Records from a dataset:
.....

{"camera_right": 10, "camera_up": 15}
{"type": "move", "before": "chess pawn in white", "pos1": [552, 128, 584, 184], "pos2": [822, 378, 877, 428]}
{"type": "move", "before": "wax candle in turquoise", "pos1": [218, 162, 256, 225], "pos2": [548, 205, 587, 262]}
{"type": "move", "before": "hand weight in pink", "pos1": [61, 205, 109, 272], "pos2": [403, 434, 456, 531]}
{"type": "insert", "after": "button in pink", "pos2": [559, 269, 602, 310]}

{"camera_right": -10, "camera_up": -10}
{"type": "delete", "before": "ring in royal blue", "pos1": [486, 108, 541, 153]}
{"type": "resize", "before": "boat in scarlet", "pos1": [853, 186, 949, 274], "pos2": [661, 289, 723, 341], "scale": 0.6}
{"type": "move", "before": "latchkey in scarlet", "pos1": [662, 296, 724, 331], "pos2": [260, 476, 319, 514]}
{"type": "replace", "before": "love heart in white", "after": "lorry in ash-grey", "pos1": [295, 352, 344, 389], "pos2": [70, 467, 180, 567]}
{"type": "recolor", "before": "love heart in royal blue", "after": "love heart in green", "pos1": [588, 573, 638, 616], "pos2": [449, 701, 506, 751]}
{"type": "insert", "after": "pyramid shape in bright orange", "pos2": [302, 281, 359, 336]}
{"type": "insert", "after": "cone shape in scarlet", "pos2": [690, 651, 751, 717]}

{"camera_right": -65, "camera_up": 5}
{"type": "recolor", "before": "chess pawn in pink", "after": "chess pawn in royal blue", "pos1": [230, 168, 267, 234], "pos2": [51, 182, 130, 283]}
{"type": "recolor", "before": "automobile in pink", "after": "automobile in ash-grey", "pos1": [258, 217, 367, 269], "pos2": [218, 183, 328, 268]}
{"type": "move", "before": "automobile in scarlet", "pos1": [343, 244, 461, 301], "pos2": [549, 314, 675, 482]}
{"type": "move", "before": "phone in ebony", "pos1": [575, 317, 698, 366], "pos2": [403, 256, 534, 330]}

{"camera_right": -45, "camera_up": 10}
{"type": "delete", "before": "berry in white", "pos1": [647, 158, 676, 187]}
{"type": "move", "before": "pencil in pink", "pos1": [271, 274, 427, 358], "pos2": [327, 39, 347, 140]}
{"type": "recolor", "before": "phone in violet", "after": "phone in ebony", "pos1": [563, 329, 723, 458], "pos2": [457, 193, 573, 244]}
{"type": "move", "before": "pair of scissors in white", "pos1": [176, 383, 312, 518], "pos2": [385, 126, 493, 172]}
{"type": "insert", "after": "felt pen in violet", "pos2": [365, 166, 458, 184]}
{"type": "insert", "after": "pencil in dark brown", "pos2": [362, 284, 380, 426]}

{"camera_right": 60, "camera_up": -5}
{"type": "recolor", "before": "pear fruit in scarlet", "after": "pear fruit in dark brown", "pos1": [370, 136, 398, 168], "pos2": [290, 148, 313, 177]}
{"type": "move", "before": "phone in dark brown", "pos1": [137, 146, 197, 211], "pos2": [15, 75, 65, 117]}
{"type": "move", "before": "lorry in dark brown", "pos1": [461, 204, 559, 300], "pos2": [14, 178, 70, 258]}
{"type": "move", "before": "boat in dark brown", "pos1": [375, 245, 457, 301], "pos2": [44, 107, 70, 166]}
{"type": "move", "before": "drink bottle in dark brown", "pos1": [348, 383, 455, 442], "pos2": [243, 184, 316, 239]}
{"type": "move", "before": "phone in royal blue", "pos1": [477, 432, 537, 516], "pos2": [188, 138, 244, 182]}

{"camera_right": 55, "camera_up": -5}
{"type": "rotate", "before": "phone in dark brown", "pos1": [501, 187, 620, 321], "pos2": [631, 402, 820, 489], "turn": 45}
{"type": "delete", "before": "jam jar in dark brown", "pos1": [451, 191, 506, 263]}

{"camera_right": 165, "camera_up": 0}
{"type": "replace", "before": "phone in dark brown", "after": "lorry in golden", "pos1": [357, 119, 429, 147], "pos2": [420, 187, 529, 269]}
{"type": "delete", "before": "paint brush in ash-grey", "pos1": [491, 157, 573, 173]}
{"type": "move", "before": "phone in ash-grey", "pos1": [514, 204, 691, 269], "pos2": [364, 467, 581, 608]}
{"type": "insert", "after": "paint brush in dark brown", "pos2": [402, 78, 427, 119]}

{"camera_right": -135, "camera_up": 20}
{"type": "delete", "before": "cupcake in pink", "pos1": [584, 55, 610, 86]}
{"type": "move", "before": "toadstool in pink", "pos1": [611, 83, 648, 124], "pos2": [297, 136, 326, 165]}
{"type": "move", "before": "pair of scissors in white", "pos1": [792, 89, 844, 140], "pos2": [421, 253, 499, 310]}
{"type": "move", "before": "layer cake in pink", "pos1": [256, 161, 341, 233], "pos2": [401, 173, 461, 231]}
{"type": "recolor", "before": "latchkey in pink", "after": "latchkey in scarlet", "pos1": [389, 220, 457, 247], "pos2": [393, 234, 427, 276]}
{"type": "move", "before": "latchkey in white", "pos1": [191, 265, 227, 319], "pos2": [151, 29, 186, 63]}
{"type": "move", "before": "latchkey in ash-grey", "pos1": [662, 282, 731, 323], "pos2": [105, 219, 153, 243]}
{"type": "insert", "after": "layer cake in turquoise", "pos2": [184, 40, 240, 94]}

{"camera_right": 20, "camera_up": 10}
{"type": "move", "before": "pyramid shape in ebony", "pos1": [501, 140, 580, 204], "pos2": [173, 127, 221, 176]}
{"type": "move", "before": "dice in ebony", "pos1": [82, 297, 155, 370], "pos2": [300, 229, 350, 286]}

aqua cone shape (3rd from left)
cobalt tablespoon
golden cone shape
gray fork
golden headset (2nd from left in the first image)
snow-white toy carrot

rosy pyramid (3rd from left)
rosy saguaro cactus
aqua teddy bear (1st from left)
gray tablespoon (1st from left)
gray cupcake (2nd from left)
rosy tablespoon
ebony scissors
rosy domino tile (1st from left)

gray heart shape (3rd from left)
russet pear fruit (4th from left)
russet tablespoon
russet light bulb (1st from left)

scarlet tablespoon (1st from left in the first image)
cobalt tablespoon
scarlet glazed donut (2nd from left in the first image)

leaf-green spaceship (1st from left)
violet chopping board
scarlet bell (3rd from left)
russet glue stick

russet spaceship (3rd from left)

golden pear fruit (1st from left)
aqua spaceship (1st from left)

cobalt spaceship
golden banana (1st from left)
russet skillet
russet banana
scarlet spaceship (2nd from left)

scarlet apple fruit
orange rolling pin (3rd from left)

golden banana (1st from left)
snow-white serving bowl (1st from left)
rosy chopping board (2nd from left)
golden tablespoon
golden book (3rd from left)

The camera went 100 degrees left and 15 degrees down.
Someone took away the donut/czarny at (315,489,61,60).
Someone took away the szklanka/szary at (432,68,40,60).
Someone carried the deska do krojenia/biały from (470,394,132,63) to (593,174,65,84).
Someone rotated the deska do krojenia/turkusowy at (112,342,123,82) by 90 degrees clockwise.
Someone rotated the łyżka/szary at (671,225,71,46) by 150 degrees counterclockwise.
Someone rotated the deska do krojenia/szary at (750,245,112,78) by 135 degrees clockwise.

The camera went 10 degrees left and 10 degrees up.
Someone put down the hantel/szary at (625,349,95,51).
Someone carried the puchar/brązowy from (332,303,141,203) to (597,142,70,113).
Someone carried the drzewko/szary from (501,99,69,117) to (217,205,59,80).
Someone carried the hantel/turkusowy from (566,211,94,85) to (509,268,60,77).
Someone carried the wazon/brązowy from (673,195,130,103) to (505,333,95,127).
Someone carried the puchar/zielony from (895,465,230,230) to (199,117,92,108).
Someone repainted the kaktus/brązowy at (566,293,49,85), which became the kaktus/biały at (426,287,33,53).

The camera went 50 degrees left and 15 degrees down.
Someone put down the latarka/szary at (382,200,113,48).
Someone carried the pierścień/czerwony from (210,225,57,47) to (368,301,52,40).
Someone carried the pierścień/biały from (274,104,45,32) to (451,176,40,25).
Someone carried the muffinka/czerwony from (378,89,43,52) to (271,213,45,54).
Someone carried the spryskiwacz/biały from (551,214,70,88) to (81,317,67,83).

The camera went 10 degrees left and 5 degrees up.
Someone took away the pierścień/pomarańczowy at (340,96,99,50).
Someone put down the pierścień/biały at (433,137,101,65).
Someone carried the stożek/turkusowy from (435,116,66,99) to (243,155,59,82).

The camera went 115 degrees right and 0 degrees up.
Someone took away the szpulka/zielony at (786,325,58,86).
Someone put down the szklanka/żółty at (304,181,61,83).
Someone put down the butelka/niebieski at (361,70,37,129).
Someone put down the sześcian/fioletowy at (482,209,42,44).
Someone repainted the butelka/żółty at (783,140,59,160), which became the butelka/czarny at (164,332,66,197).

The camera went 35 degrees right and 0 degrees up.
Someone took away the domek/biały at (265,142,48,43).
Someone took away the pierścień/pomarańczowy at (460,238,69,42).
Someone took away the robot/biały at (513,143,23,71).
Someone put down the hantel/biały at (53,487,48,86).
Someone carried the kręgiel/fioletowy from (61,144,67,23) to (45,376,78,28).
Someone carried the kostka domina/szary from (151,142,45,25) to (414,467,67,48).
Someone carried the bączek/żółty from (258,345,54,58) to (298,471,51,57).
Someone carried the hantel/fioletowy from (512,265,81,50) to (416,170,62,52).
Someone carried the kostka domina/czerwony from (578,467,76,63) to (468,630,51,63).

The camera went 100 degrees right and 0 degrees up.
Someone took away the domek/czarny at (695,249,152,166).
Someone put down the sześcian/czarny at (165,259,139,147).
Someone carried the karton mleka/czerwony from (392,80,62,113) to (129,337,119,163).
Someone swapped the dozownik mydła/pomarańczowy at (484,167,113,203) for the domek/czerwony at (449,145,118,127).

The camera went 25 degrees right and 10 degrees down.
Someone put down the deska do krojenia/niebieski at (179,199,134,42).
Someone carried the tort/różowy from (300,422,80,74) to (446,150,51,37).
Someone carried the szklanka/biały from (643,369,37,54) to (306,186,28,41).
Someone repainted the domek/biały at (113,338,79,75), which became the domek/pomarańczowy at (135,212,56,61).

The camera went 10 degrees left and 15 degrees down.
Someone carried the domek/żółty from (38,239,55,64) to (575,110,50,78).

.....

• Problem requirements:
Would you print, exactly as written, every line above from the one holding "Someone carried the deska" through the one holding "Someone rotated the łyżka/szary", with both included and no other lines?

• Problem solution:
Someone carried the deska do krojenia/biały from (470,394,132,63) to (593,174,65,84).
Someone rotated the deska do krojenia/turkusowy at (112,342,123,82) by 90 degrees clockwise.
Someone rotated the łyżka/szary at (671,225,71,46) by 150 degrees counterclockwise.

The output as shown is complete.